■ WHAT YOU HAVE TO DO
Quote the listing below in full and exactly as written, but omit every picture.

■ SUPPLIED ENTRIES
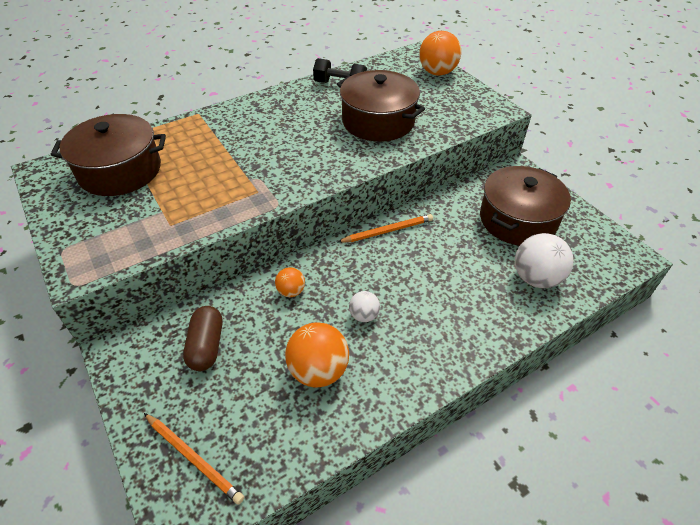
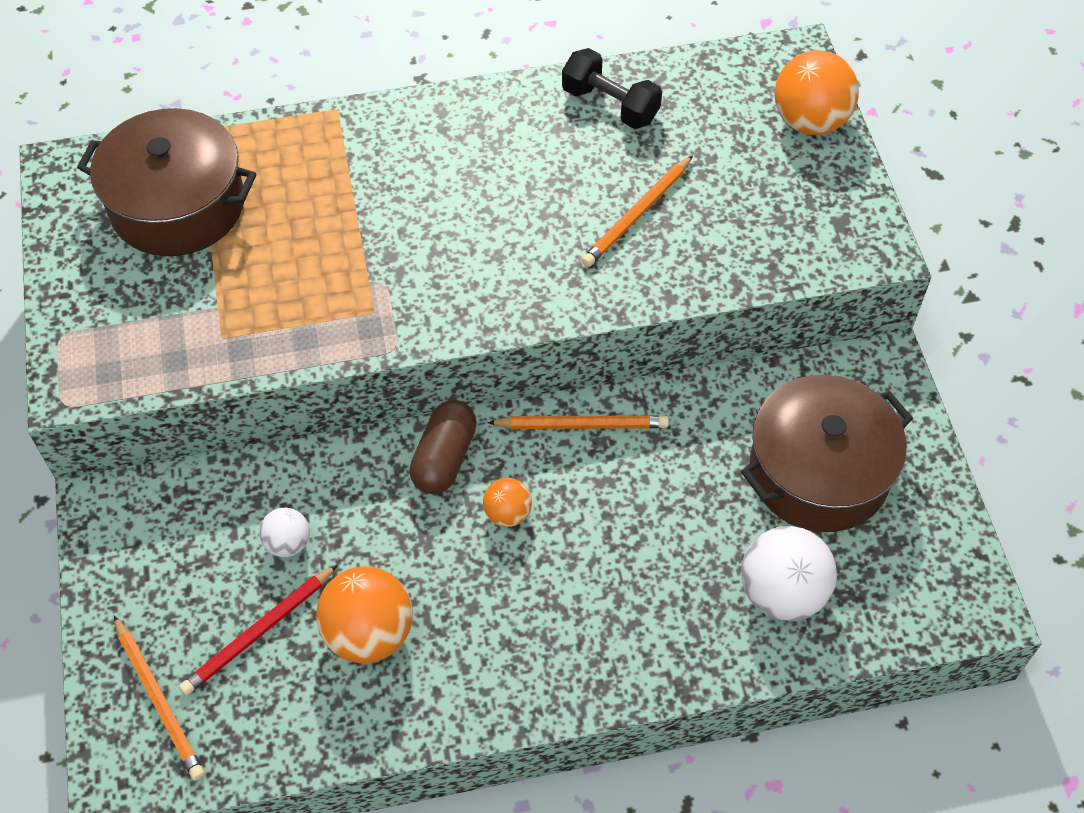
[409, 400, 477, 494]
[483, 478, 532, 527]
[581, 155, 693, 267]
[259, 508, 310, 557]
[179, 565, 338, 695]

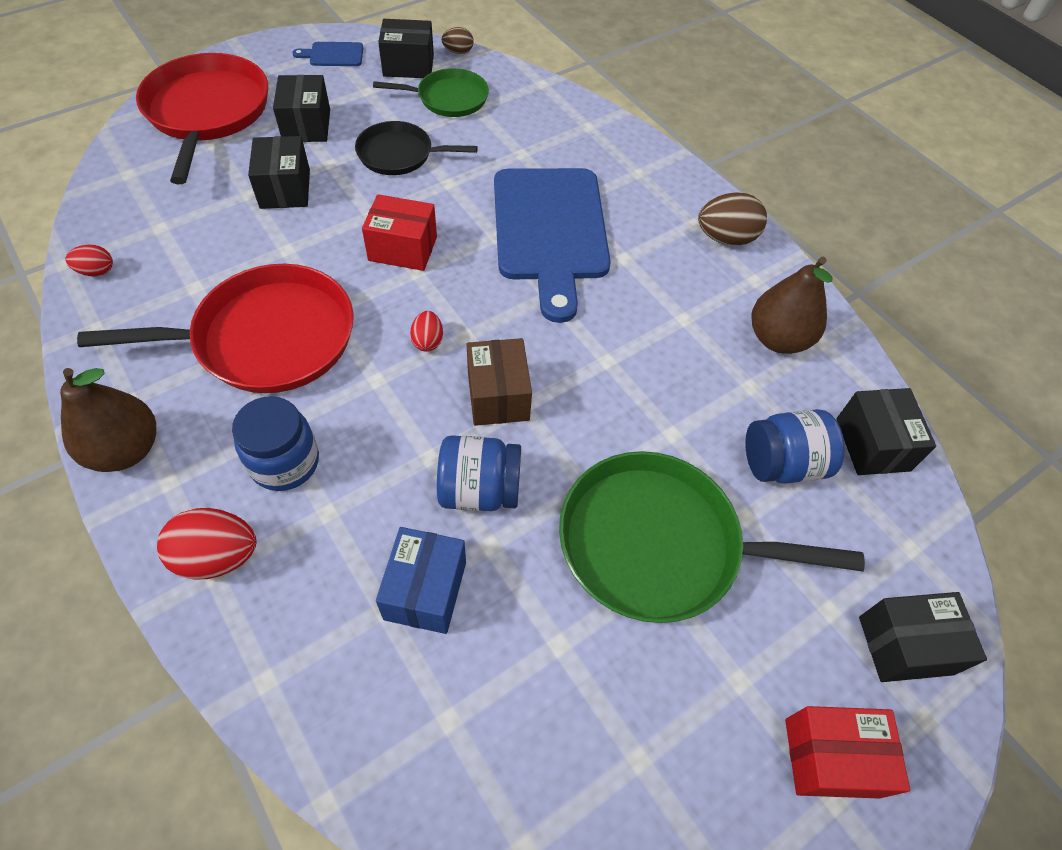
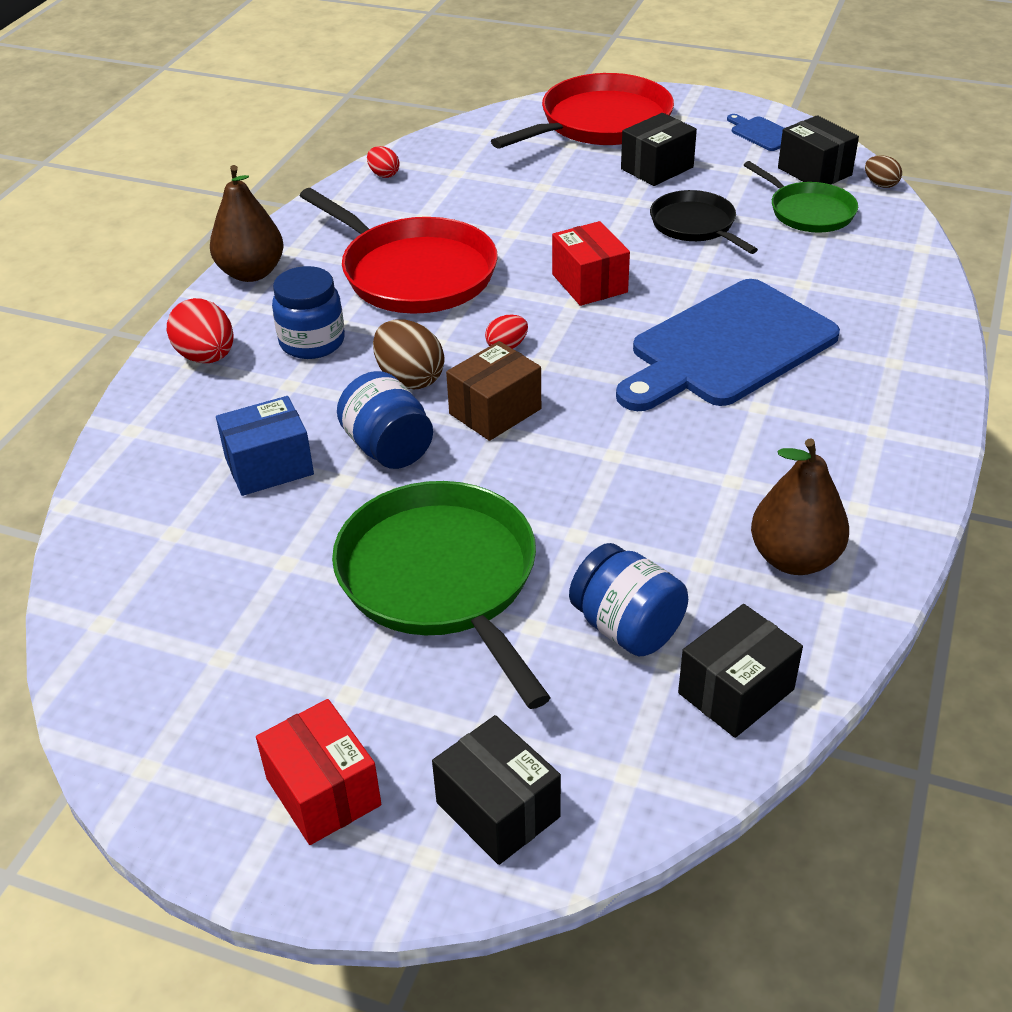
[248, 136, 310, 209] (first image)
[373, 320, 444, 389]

■ SOLUTION TO THIS EXERCISE
[409, 400, 477, 494]
[483, 478, 532, 527]
[581, 155, 693, 267]
[259, 508, 310, 557]
[179, 565, 338, 695]

[248, 136, 310, 209] (first image)
[373, 320, 444, 389]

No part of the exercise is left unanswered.